==== EXTRACTED MATERIAL ====
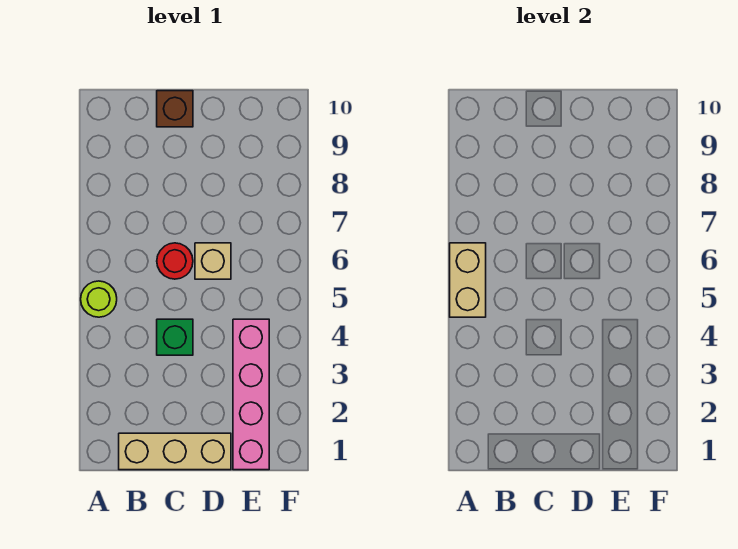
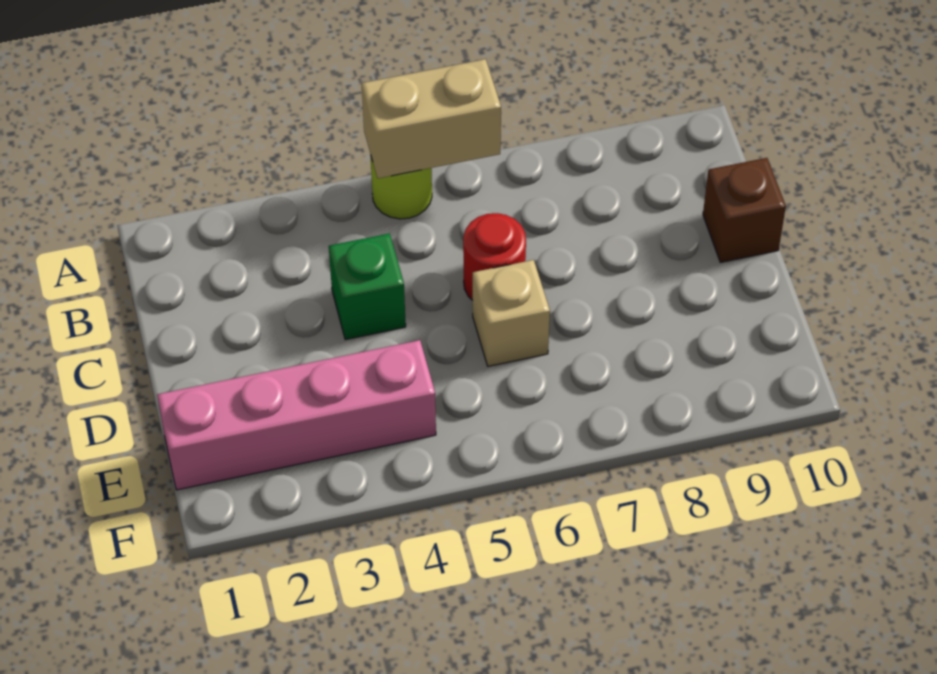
tan brick B1:D1 level 1 -> none

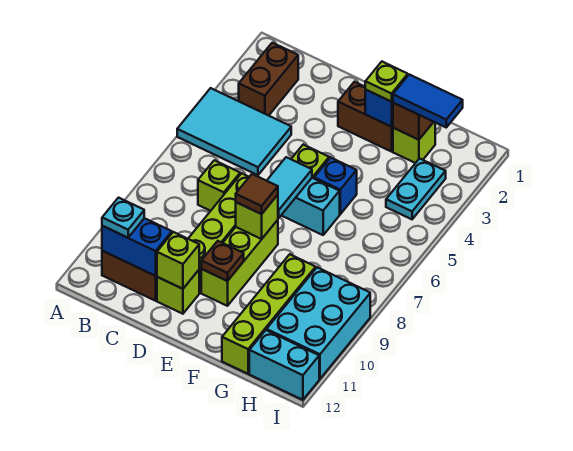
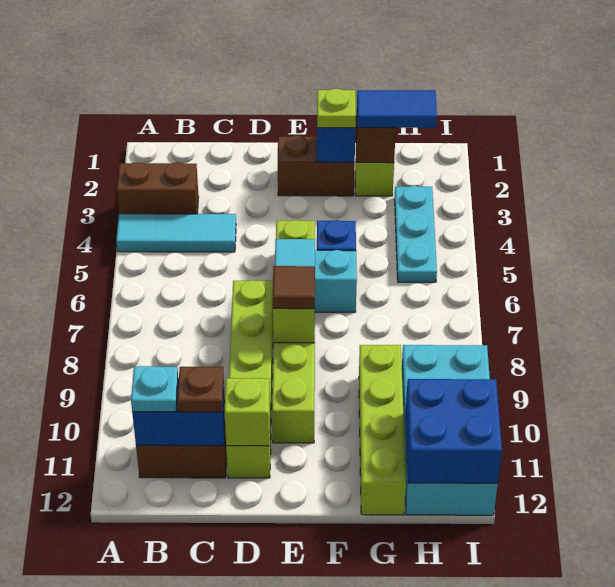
cyan tile A4:C5 level 1 -> cyan tile A4:C4 level 1
brown brick B2:B3 level 1 -> brown brick A3:B3 level 1
lime brick C7 level 1 -> none
brown plate E10 level 2 -> brown plate C11 level 3
cyan plate H3:H4 level 1 -> cyan plate H3:H5 level 1
none -> blue brick H11:I12 level 2

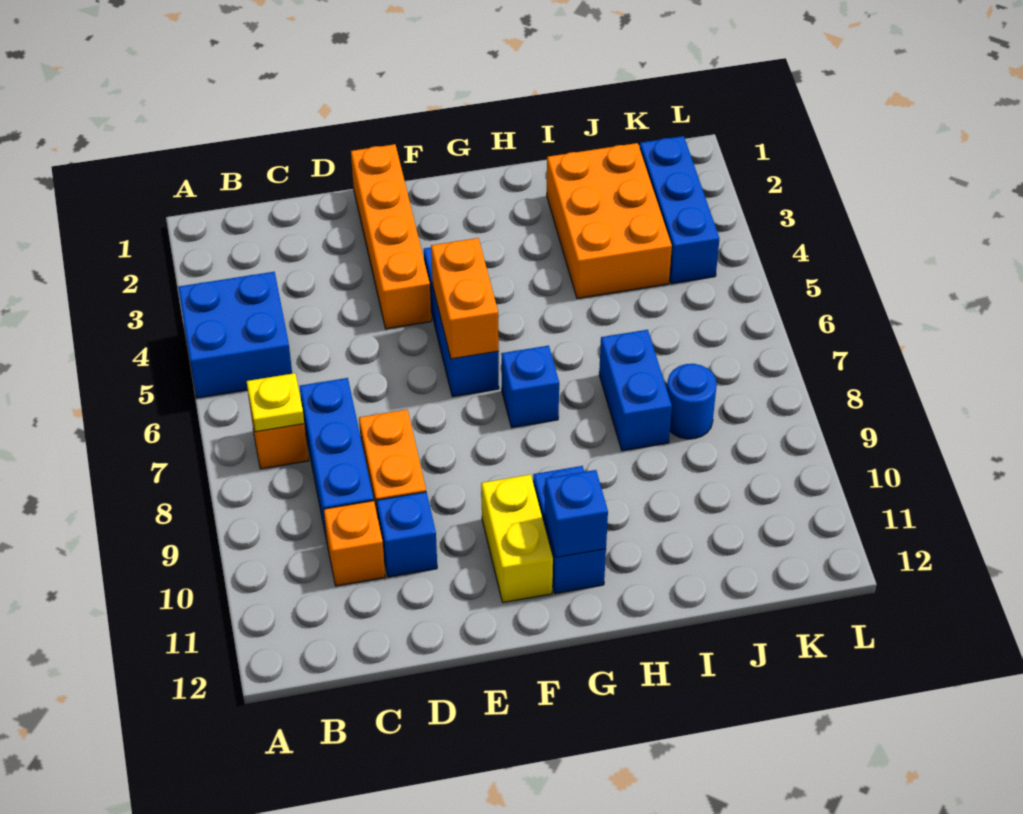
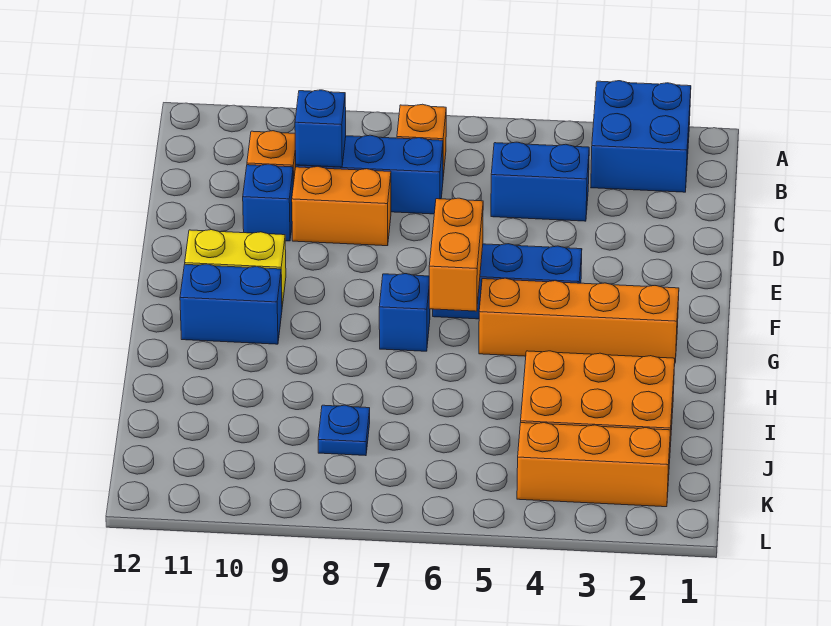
blue brick A4:B5 level 1 -> blue brick A2:B3 level 1
yellow plate B7 level 2 -> none
orange brick E1:E4 level 1 -> orange brick G2:G5 level 1
orange brick F5:F6 level 2 -> orange brick F6:G6 level 2
blue brick G11 level 2 -> blue brick C9 level 2
blue brick I7:I8 level 1 -> blue brick C4:C5 level 1
blue round brick J8 level 1 -> blue plate J8 level 1
blue brick K2:K4 level 1 -> orange brick K2:K4 level 1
====
An exact copy of the material is required, minus the pictures.

* RESPONSE TO THE EXERCISE:
tan brick B1:D1 level 1 -> none

cyan tile A4:C5 level 1 -> cyan tile A4:C4 level 1
brown brick B2:B3 level 1 -> brown brick A3:B3 level 1
lime brick C7 level 1 -> none
brown plate E10 level 2 -> brown plate C11 level 3
cyan plate H3:H4 level 1 -> cyan plate H3:H5 level 1
none -> blue brick H11:I12 level 2

blue brick A4:B5 level 1 -> blue brick A2:B3 level 1
yellow plate B7 level 2 -> none
orange brick E1:E4 level 1 -> orange brick G2:G5 level 1
orange brick F5:F6 level 2 -> orange brick F6:G6 level 2
blue brick G11 level 2 -> blue brick C9 level 2
blue brick I7:I8 level 1 -> blue brick C4:C5 level 1
blue round brick J8 level 1 -> blue plate J8 level 1
blue brick K2:K4 level 1 -> orange brick K2:K4 level 1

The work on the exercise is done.